TRY IT | Every line below that holds the string "TRIG" should be copied.

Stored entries
-------

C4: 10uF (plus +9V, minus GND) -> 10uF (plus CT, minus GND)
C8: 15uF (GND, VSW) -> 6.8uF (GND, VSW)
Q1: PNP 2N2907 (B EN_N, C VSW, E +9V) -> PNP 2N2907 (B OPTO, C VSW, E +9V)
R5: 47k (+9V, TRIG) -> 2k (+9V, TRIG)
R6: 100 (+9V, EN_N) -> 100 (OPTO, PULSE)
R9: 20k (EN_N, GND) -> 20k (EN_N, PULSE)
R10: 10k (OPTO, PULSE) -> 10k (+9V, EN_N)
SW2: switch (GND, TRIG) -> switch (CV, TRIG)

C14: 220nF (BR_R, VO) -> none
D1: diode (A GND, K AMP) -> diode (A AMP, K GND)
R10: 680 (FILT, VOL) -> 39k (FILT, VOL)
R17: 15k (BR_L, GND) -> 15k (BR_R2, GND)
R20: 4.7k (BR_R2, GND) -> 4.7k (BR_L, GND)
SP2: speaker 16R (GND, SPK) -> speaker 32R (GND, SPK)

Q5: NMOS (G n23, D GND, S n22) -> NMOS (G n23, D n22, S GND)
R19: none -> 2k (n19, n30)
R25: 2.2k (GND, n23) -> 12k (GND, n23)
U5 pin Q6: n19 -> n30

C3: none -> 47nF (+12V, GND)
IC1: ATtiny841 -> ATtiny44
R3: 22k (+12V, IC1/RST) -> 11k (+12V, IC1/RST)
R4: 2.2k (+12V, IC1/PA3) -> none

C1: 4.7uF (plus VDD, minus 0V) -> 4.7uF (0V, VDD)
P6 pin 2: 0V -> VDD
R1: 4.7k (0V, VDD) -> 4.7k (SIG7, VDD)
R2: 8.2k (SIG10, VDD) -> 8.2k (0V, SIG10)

-------

ANSWER TO THIS PROBLEM |
R5: 47k (+9V, TRIG) -> 2k (+9V, TRIG)
SW2: switch (GND, TRIG) -> switch (CV, TRIG)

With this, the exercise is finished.